## Task
Your answer should be each line of the entries that contains the word "purple", copied in full.

## Given records
* * * * * * * * *

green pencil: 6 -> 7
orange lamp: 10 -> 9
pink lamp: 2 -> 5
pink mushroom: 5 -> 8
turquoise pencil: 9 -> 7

* * * * * * * * *

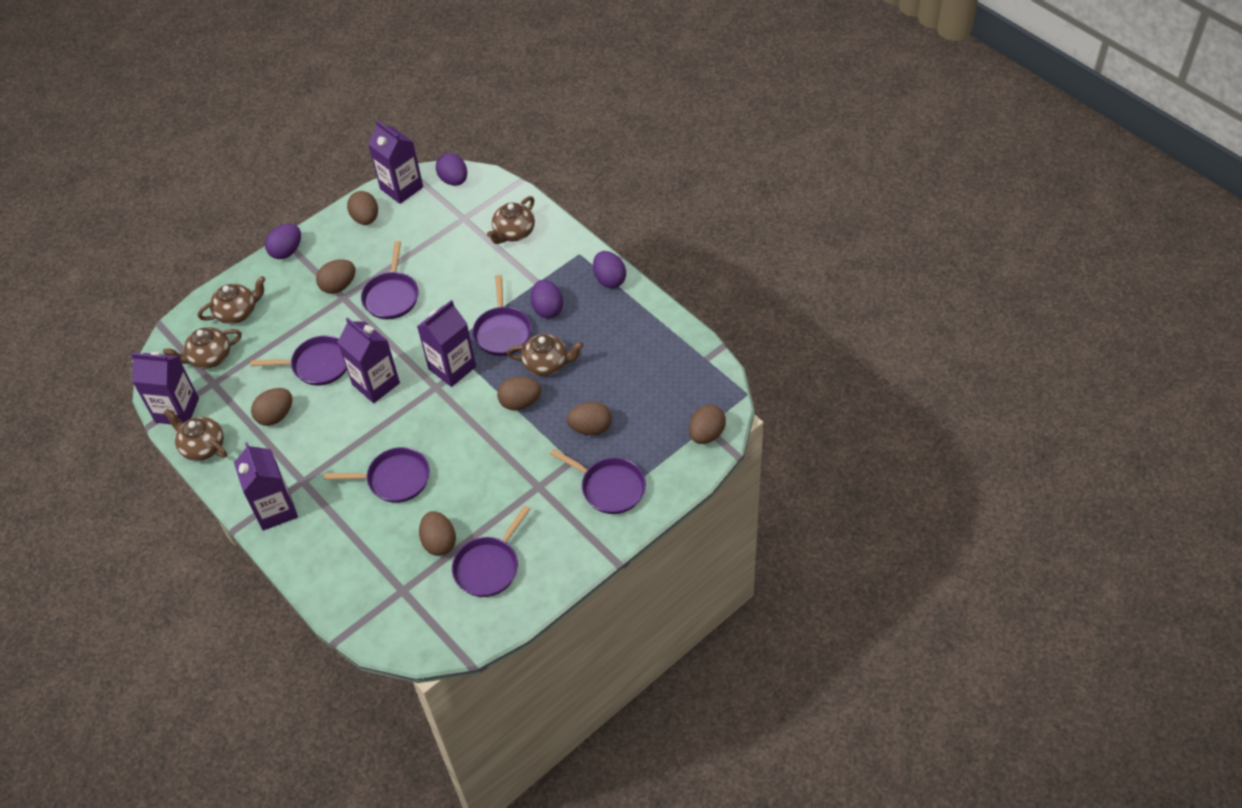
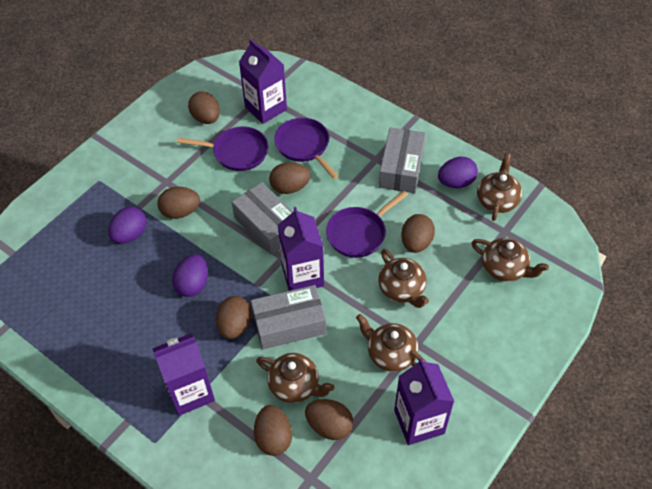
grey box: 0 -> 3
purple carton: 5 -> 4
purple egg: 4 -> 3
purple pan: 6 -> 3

* * * * * * * * *

## Response for this exercise
purple carton: 5 -> 4
purple egg: 4 -> 3
purple pan: 6 -> 3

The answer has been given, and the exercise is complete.